- _Exercise material_:
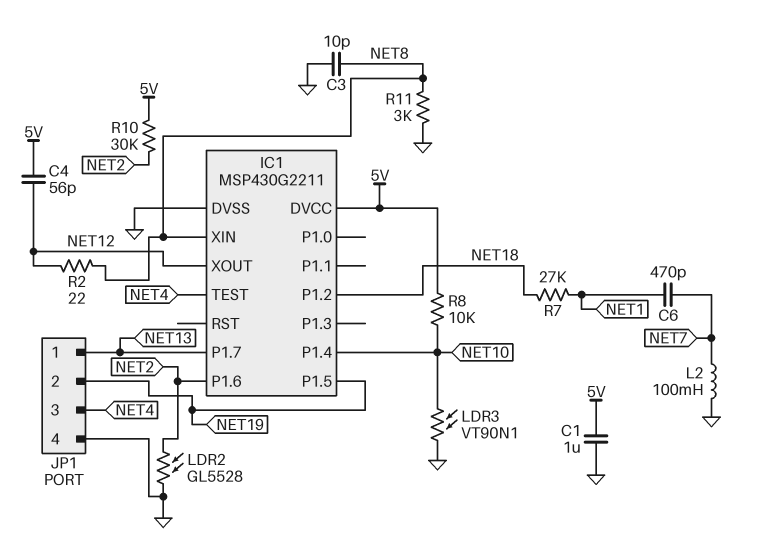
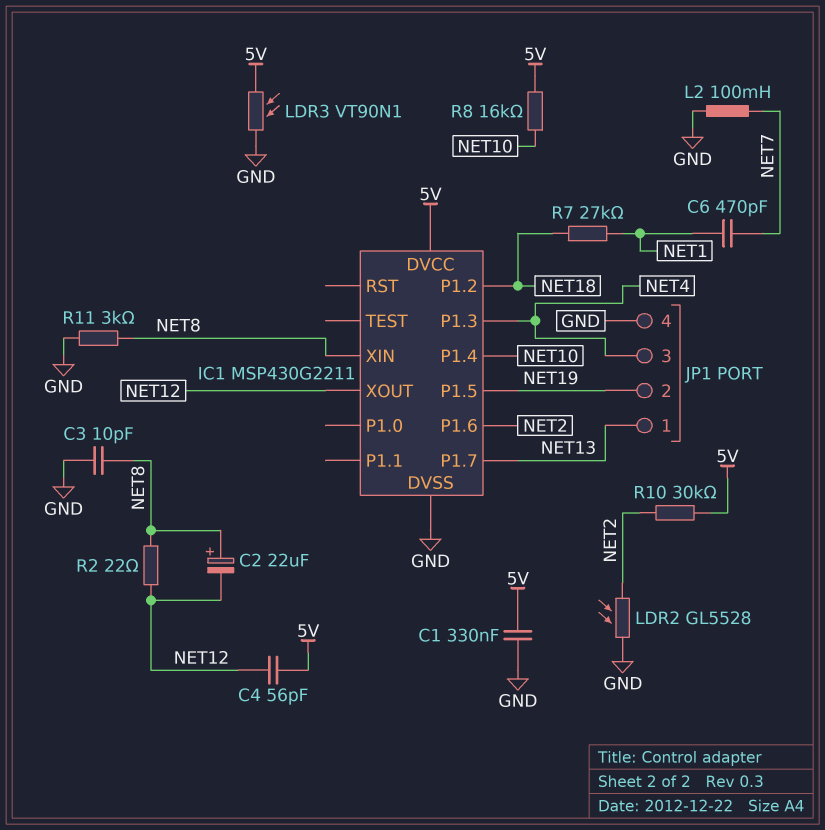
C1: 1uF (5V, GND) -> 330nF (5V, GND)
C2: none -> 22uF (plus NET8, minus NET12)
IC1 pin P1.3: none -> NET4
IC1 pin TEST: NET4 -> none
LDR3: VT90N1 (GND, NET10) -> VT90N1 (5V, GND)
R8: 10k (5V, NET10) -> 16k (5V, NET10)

---

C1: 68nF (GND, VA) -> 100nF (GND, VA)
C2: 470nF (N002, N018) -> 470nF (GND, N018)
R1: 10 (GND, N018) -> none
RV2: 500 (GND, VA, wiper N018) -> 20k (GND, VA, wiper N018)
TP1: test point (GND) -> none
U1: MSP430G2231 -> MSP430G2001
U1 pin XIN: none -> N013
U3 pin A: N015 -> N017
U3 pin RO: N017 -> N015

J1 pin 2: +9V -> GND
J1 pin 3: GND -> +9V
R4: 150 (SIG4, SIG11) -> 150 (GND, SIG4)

==

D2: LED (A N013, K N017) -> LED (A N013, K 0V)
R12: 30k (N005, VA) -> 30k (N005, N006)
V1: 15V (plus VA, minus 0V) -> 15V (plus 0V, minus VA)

- _Requirement_: Retype, exactly and in full, the lines above from the one containing "IC1 pin P1.3: none -> NET4" through the one containing "R8: 10k (5V, NET10) -> 16k (5V, NET10)".

- _Exercise response_:
IC1 pin P1.3: none -> NET4
IC1 pin TEST: NET4 -> none
LDR3: VT90N1 (GND, NET10) -> VT90N1 (5V, GND)
R8: 10k (5V, NET10) -> 16k (5V, NET10)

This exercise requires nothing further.